● ASSIGNMENT
In the records below, the line containing "blue 1x1 brick [184,288,229,342]" is the first to keep. Retype it and all later lines exactly, through the end.

____ LISTED ENTRIES

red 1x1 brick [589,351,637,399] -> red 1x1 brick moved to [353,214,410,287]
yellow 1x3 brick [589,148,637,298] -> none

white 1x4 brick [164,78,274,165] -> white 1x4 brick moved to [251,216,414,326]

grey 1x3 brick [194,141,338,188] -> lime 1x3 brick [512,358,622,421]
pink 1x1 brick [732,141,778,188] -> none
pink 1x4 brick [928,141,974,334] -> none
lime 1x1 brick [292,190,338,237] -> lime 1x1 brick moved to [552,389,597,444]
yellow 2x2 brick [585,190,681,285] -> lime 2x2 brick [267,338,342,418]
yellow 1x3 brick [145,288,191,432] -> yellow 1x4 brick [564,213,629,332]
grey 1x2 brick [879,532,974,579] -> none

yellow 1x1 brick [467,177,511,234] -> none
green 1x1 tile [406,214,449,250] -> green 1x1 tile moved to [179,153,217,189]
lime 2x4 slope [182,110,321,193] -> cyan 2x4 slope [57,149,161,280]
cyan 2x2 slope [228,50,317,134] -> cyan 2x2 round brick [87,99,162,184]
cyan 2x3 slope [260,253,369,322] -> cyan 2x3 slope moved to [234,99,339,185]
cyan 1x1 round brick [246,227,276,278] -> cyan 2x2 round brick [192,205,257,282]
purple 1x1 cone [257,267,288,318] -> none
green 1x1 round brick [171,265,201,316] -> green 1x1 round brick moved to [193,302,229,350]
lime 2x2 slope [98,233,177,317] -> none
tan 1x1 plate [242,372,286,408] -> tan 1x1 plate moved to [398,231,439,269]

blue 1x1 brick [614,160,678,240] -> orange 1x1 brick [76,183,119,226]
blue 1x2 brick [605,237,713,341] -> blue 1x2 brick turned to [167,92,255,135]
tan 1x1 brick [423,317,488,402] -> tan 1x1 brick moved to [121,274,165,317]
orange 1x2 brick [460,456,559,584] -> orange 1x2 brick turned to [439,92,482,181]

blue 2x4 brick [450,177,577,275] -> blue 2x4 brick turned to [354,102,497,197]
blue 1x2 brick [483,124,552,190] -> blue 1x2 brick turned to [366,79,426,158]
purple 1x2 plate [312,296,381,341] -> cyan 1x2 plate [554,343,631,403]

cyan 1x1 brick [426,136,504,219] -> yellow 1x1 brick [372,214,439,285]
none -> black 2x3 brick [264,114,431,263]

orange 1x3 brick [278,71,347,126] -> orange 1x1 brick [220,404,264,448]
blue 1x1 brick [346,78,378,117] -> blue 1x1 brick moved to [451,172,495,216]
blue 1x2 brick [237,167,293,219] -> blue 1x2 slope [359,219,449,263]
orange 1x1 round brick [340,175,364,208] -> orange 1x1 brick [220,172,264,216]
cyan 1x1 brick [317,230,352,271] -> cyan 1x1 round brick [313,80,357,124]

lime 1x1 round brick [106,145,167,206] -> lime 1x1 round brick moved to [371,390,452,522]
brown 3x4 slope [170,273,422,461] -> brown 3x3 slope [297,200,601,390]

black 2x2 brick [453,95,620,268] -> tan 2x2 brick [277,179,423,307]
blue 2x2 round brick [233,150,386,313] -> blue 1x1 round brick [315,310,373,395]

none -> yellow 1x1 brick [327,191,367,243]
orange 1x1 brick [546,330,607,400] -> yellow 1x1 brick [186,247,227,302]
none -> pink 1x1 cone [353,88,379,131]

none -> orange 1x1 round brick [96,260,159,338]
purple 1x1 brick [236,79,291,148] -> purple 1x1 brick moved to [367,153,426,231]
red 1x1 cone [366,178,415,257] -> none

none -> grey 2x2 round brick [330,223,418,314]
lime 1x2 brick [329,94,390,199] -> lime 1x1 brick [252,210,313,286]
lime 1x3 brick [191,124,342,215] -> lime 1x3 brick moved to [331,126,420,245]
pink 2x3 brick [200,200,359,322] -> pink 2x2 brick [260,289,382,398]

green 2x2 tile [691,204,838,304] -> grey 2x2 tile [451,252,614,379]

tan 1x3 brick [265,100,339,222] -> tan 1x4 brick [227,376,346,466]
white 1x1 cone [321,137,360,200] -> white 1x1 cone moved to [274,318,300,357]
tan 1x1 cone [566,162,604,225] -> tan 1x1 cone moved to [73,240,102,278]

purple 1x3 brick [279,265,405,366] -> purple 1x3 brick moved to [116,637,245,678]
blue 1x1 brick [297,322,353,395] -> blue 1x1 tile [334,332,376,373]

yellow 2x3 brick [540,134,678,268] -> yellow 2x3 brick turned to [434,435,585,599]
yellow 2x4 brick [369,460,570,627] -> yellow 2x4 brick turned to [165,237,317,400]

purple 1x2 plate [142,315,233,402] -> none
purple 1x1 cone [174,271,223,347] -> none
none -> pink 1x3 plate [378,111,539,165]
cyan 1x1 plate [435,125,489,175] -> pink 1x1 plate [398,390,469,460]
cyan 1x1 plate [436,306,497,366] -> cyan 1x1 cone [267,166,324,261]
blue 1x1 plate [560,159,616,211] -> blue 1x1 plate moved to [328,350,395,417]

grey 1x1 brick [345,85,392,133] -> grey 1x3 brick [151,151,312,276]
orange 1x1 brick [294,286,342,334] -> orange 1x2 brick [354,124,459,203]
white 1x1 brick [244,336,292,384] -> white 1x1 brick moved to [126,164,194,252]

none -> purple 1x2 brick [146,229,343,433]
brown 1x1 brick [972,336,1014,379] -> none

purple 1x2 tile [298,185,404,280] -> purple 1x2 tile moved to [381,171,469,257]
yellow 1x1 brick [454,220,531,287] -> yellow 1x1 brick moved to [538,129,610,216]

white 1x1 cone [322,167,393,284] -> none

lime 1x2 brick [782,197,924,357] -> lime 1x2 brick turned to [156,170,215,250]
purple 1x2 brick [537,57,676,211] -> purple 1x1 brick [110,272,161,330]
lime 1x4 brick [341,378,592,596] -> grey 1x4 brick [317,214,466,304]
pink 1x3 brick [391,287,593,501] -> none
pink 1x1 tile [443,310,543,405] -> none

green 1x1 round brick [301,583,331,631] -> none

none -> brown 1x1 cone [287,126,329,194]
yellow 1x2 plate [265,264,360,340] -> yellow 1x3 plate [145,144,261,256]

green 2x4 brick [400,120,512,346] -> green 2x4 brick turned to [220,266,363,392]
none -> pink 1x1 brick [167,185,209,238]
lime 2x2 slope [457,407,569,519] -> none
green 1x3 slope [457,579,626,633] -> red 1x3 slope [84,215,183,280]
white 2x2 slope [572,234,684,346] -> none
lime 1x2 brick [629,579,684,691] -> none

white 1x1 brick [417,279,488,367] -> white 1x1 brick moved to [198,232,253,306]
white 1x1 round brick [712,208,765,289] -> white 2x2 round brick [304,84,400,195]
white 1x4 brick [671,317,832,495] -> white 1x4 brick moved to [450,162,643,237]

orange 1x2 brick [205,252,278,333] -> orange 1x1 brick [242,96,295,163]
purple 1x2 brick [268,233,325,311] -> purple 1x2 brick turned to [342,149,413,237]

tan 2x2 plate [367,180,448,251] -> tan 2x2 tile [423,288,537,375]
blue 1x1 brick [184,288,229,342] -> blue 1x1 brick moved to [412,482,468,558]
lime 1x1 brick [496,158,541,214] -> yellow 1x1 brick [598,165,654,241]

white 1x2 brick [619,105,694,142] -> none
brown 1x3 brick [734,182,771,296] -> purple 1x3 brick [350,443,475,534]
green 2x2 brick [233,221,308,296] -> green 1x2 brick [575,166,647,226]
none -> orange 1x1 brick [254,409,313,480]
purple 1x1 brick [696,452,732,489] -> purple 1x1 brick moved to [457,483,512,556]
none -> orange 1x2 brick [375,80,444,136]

________

● ANSWER AREA
blue 1x1 brick [184,288,229,342] -> blue 1x1 brick moved to [412,482,468,558]
lime 1x1 brick [496,158,541,214] -> yellow 1x1 brick [598,165,654,241]

white 1x2 brick [619,105,694,142] -> none
brown 1x3 brick [734,182,771,296] -> purple 1x3 brick [350,443,475,534]
green 2x2 brick [233,221,308,296] -> green 1x2 brick [575,166,647,226]
none -> orange 1x1 brick [254,409,313,480]
purple 1x1 brick [696,452,732,489] -> purple 1x1 brick moved to [457,483,512,556]
none -> orange 1x2 brick [375,80,444,136]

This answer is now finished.